▸ **Exercise prompt**
Comb through the entries for "orange" and pull out each line that holds it.

▸ **Scene images with change listings**
____

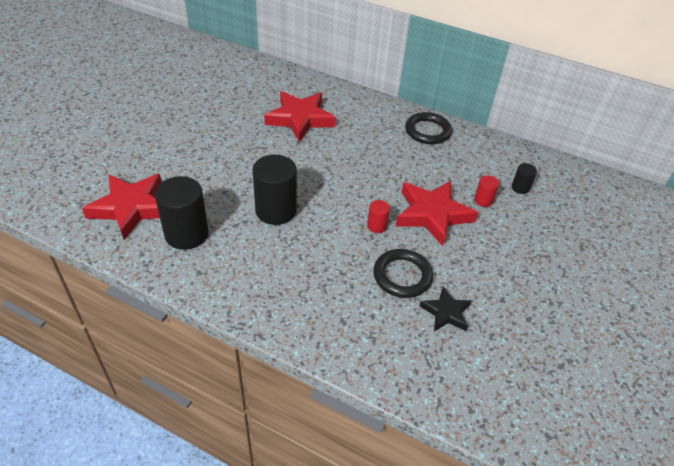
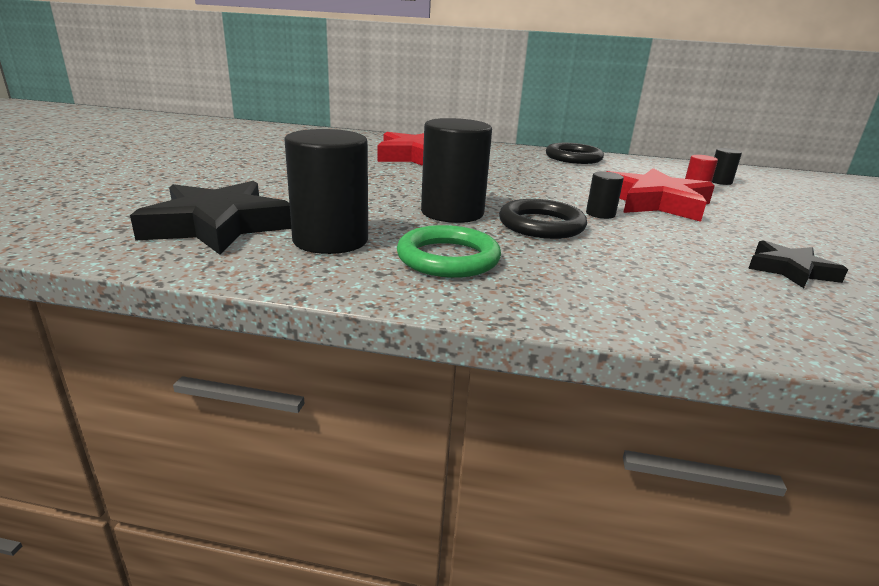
camera: 15 degrees left, 20 degrees down
(131, 208) = (218, 225): red star -> black star
(243, 264) = (448, 258): none -> green ring
(376, 226) = (600, 214): red cylinder -> black cylinder
(402, 276) = (687, 247): black ring -> black ring (541, 225)

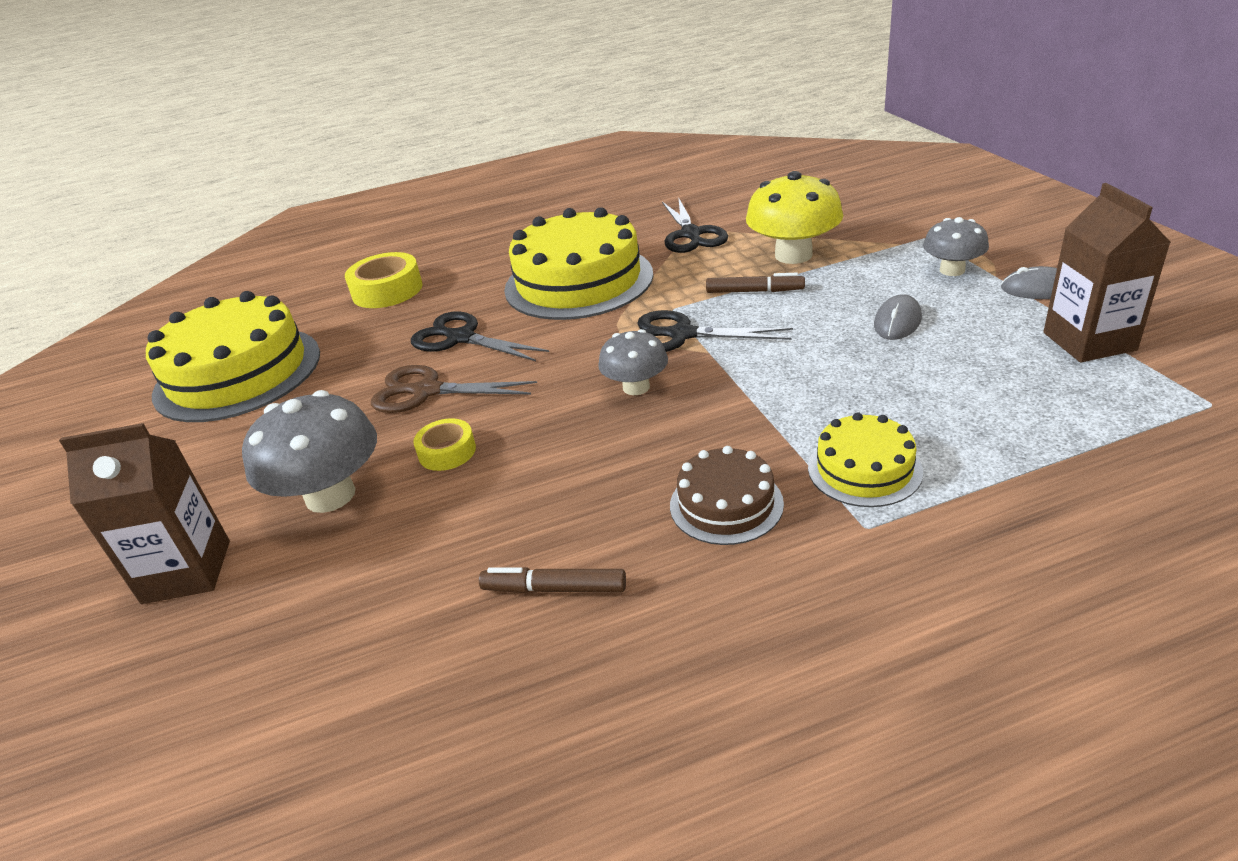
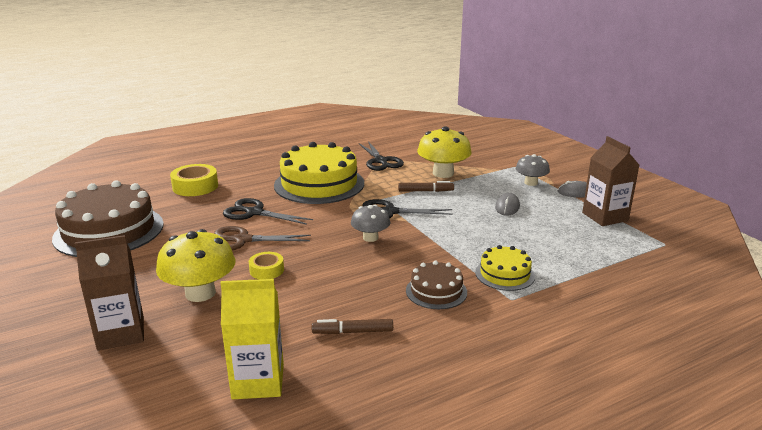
camera: 15 degrees left, 10 degrees down
(238, 373) = (109, 231): yellow cake -> brown cake
(330, 495) = (200, 293): grey mushroom -> yellow mushroom
(364, 689) = (258, 381): none -> yellow carton

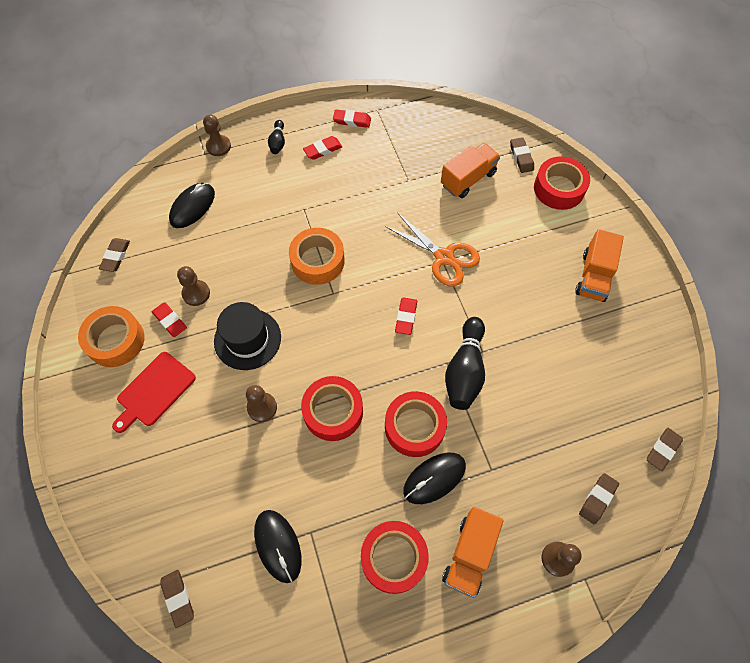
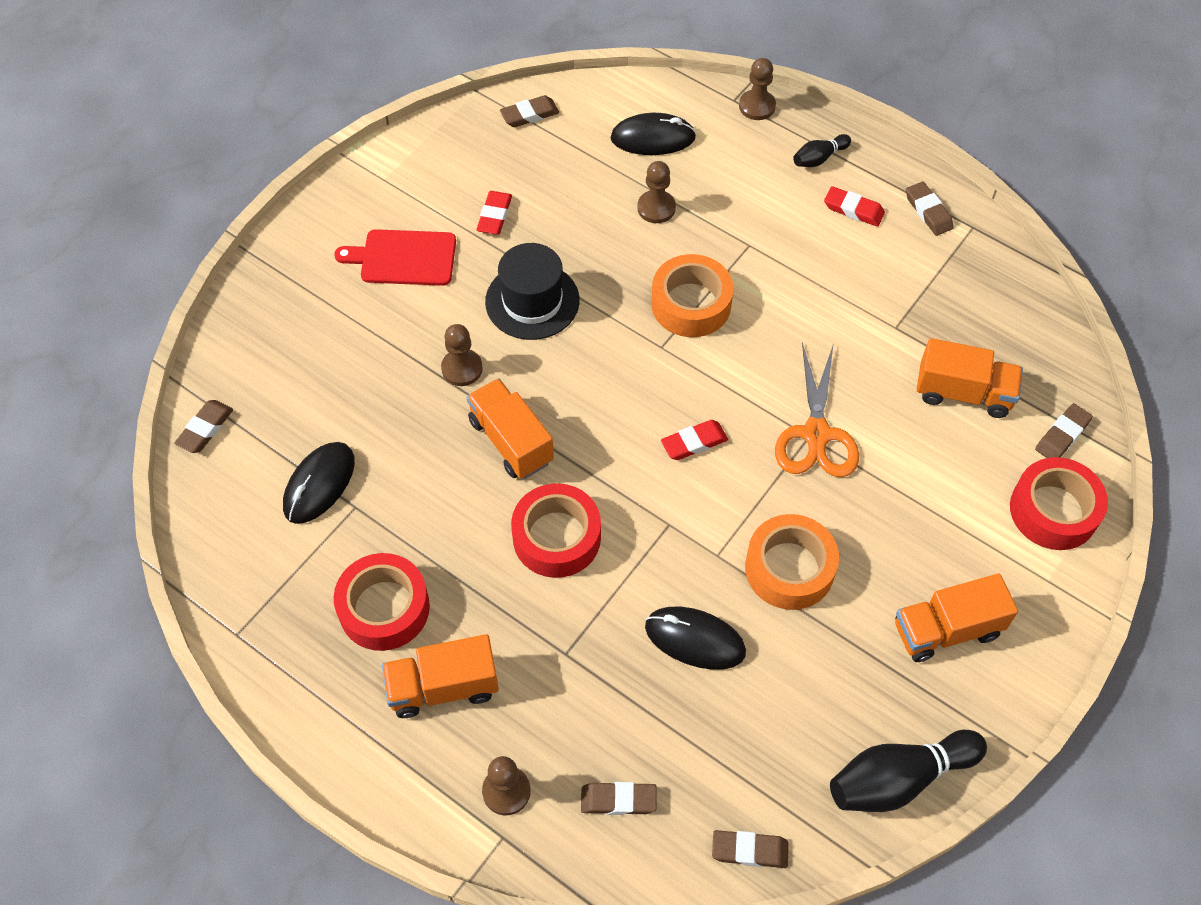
camera: 55 degrees right, 5 degrees down
(115, 340) = (433, 184): orange tape -> orange tape (789, 568)
(196, 293) = (547, 216): brown pawn -> brown pawn (656, 208)
(333, 411) = (511, 441): red tape -> orange truck
(352, 121) = (928, 211): red eraser -> brown eraser
(434, 478) = (508, 596): black mouse -> black mouse (695, 639)
(465, 371) = (674, 550): black bowling pin -> black bowling pin (898, 779)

____

▸ **The answer**
(115, 340) = (433, 184): orange tape -> orange tape (789, 568)
(333, 411) = (511, 441): red tape -> orange truck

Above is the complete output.